What you are asked to do: Would you write out the entries again, exactly as they are, but without images?

Recorded data:

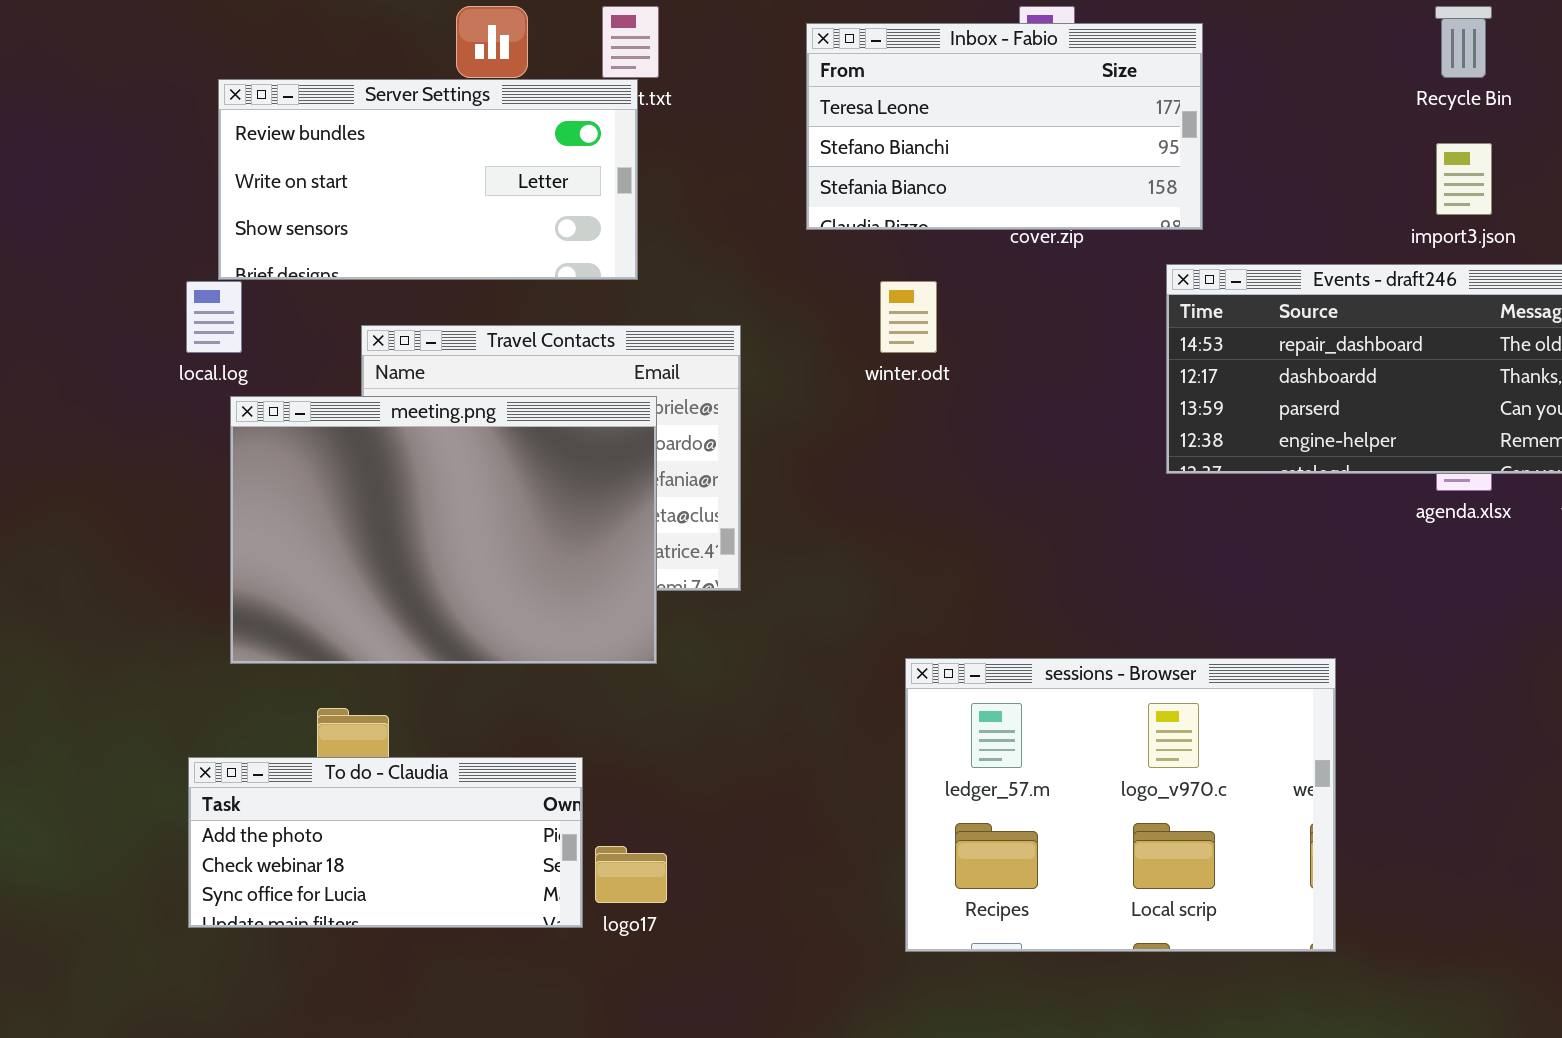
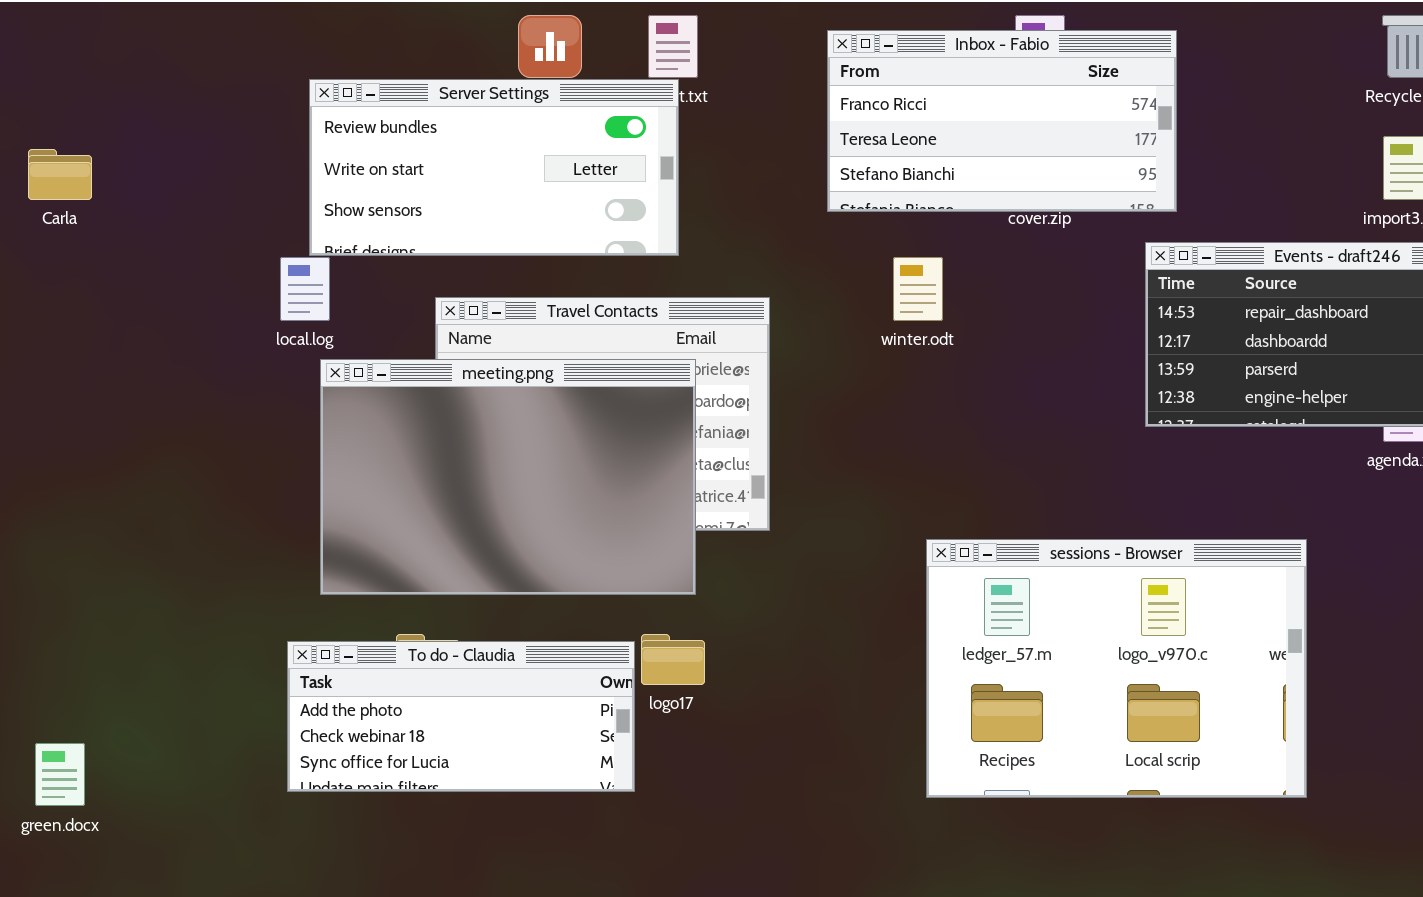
Inbox - Fabio: [806,23,1203,230] -> [827,30,1177,212], scrolled up 1 row
sessions - Browser: [905,658,1336,952] -> [926,539,1307,798], moved
To do - Claudia: [188,757,583,928] -> [287,641,635,792], moved
logo17: [595,846,667,903] -> [641,634,705,685], moved

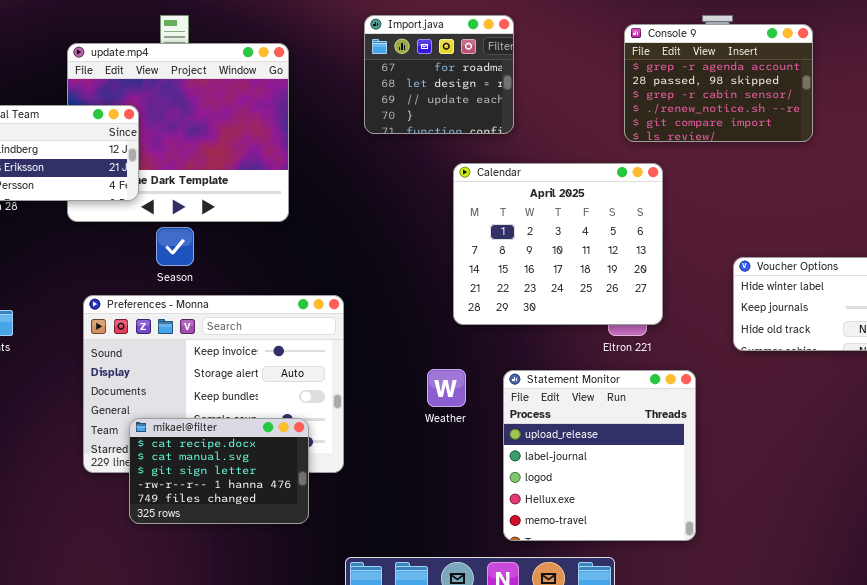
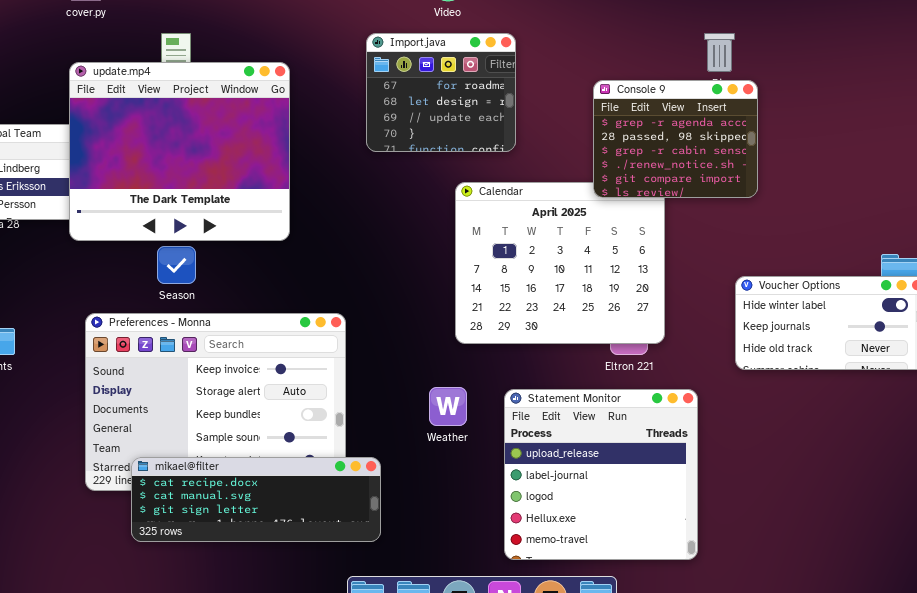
Console 9: [624,24,813,142] -> [593,80,758,198], moved, resized
update.mp4: [67,43,289,222] -> [69,62,290,241], raised
mikael@filter: [129,418,309,524] -> [131,457,381,542], resized

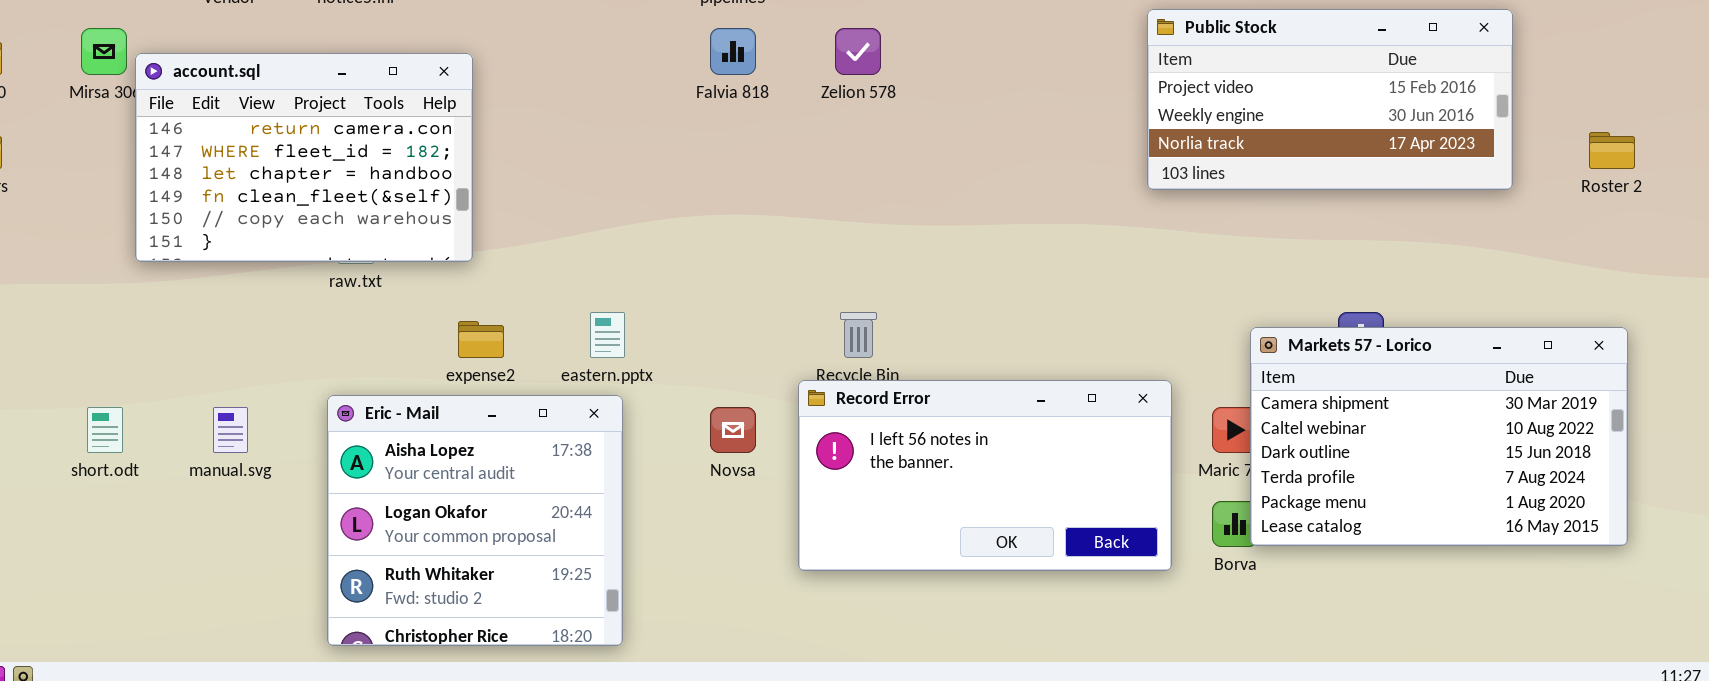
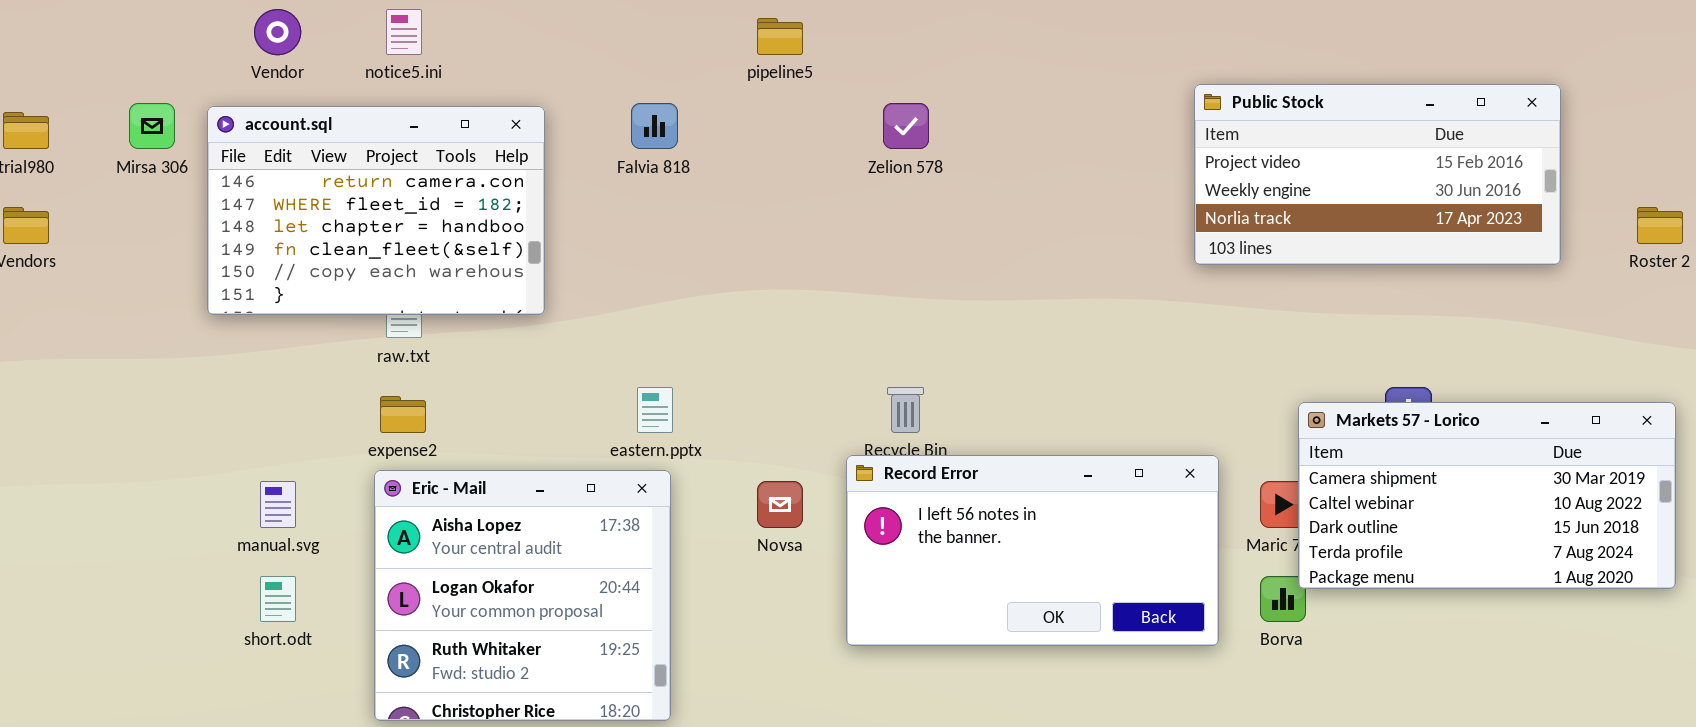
Falvia 818: [710,28,756,75] -> [631,103,678,149], moved
account.sql: [135,53,473,262] -> [207,106,545,315], moved
expense2: [458,321,504,358] -> [380,396,426,433], moved
Markets 57 - Lorico: [1250,327,1628,546] -> [1298,402,1676,589], resized
short.odt: [87,407,123,453] -> [260,576,296,622], moved

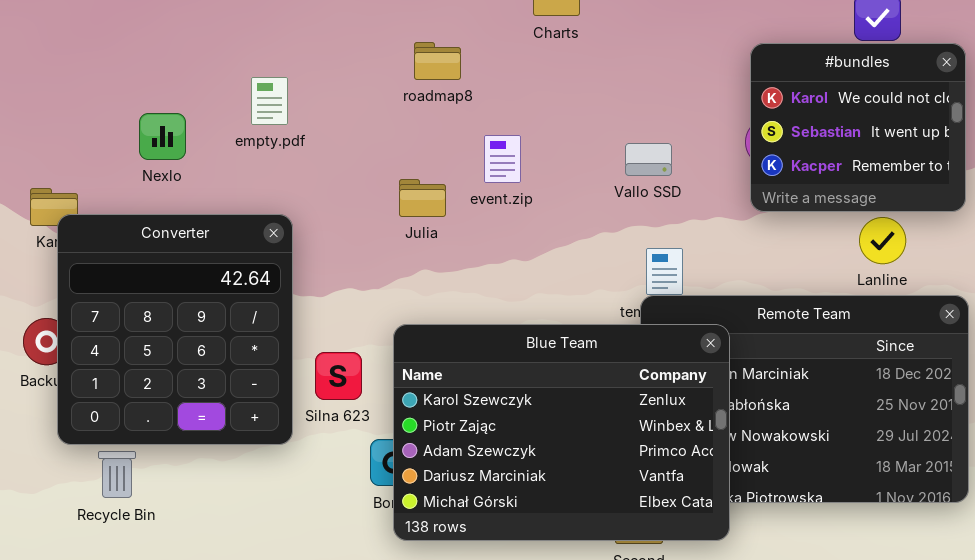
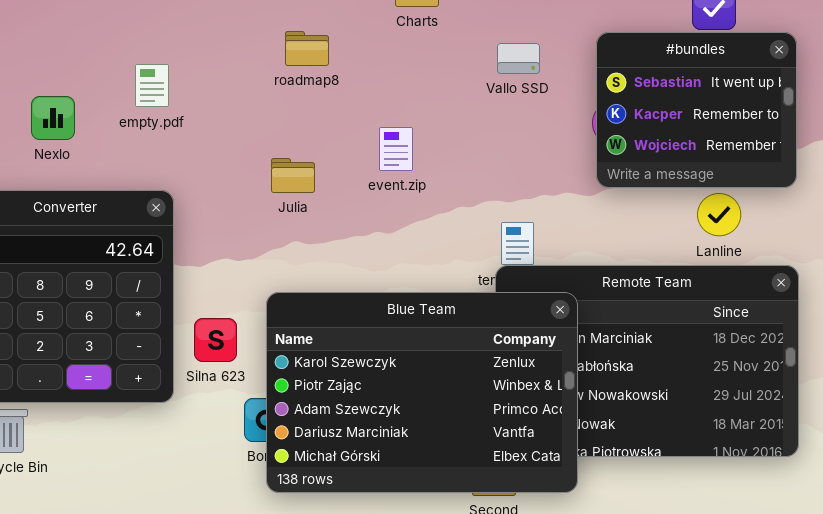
#bundles: [750,43,966,212] -> [596,32,797,188], scrolled down 1 row
event.zip: [484,135,521,183] -> [379,127,413,171], moved
Vallo SSD: [625,143,672,176] -> [497,43,540,74], moved

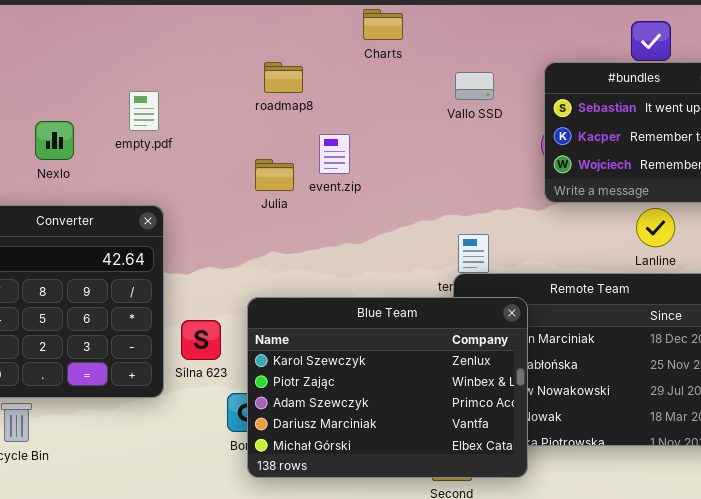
event.zip: [379,127,413,171] -> [319,134,350,174], moved
Julia: [271,158,315,193] -> [255,159,294,191], moved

Answer to the exercise:
Inbox - Fabio: [806,23,1203,230] -> [827,30,1177,212], scrolled up 1 row
sessions - Browser: [905,658,1336,952] -> [926,539,1307,798], moved
To do - Claudia: [188,757,583,928] -> [287,641,635,792], moved
logo17: [595,846,667,903] -> [641,634,705,685], moved

Console 9: [624,24,813,142] -> [593,80,758,198], moved, resized
update.mp4: [67,43,289,222] -> [69,62,290,241], raised
mikael@filter: [129,418,309,524] -> [131,457,381,542], resized

Falvia 818: [710,28,756,75] -> [631,103,678,149], moved
account.sql: [135,53,473,262] -> [207,106,545,315], moved
expense2: [458,321,504,358] -> [380,396,426,433], moved
Markets 57 - Lorico: [1250,327,1628,546] -> [1298,402,1676,589], resized
short.odt: [87,407,123,453] -> [260,576,296,622], moved

#bundles: [750,43,966,212] -> [596,32,797,188], scrolled down 1 row
event.zip: [484,135,521,183] -> [379,127,413,171], moved
Vallo SSD: [625,143,672,176] -> [497,43,540,74], moved

event.zip: [379,127,413,171] -> [319,134,350,174], moved
Julia: [271,158,315,193] -> [255,159,294,191], moved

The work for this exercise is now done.